(Dataset excerpts)
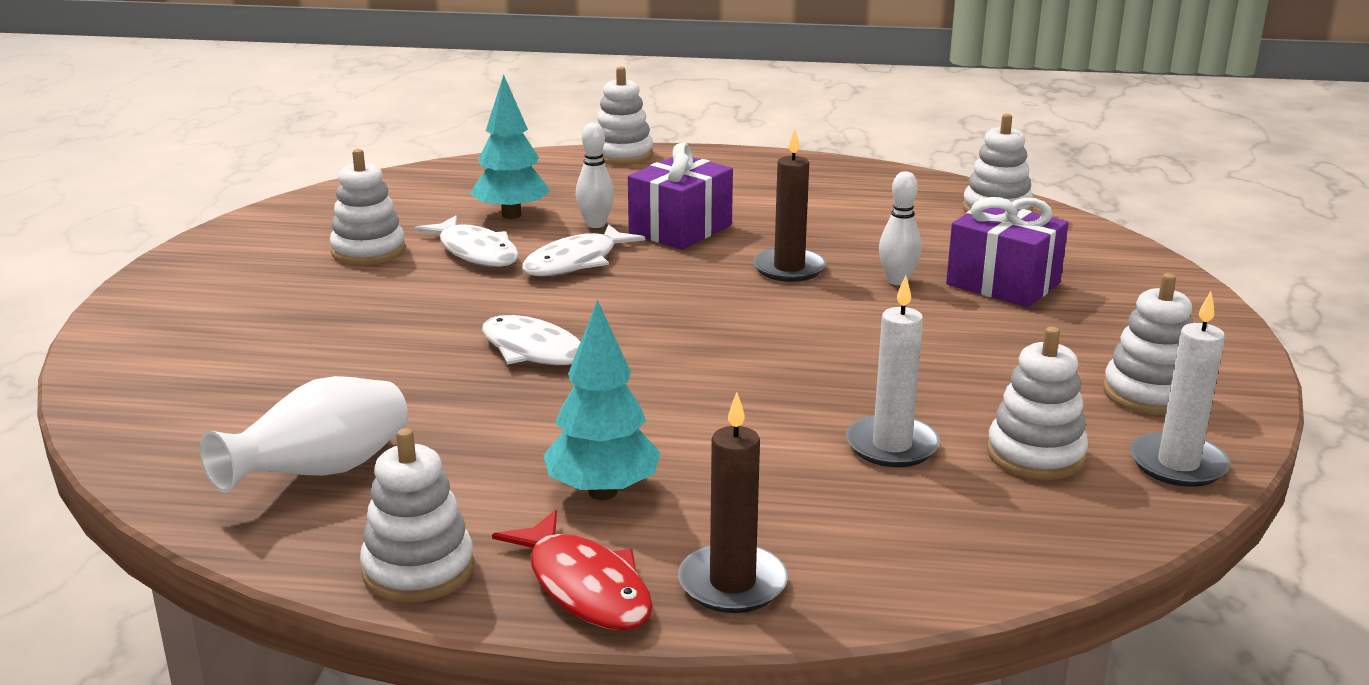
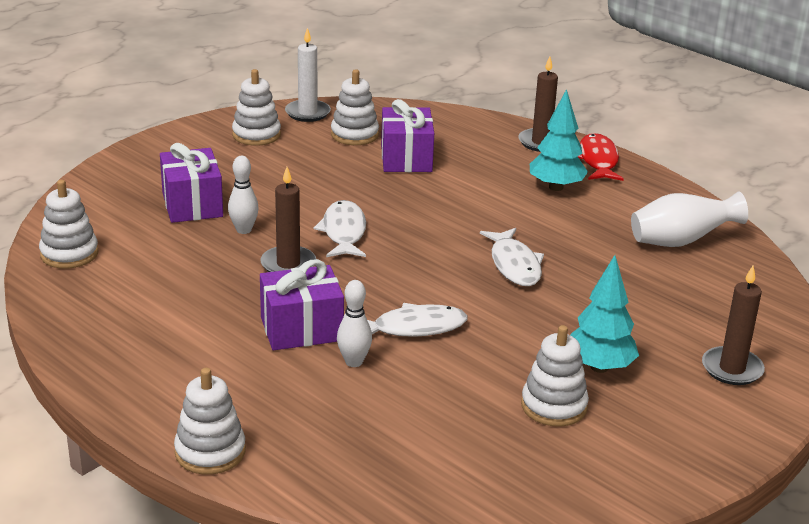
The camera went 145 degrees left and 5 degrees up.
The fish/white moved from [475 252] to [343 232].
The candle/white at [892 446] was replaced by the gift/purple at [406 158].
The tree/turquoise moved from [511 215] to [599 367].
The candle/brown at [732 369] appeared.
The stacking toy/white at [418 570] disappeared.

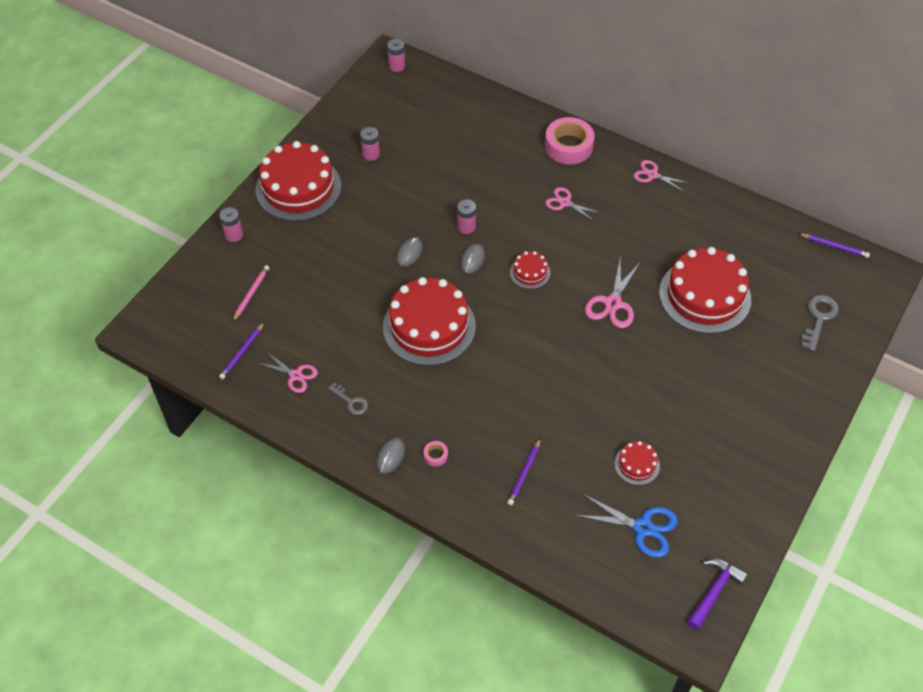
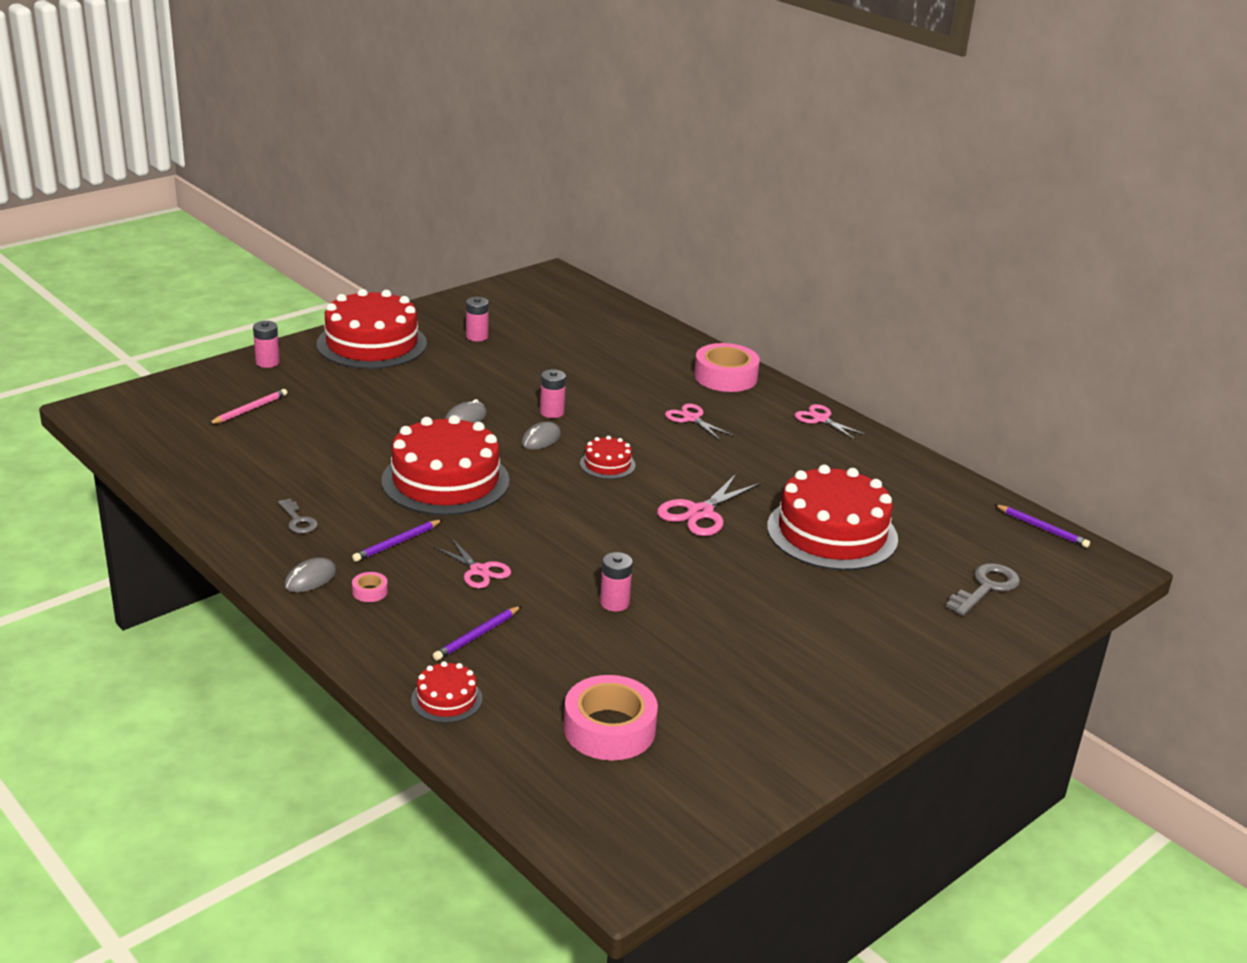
The camera went 15 degrees right and 25 degrees down.
The pencil/purple moved from [242 352] to [397 543].
The cake/red moved from [637 464] to [446 699].
The scissors/pink moved from [295 375] to [479 571].
The scissors/blue at [642 528] was replaced by the tape/pink at [609 729].
The battery/pink moved from [397 66] to [614 603].
The hammer/purple at [714 591] disappeared.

PROBLEM DETAILS
From the records, copy every line that has the string "candle" in it.

ANSWER BELOW
The candle/white at [892 446] was replaced by the gift/purple at [406 158].
The candle/brown at [732 369] appeared.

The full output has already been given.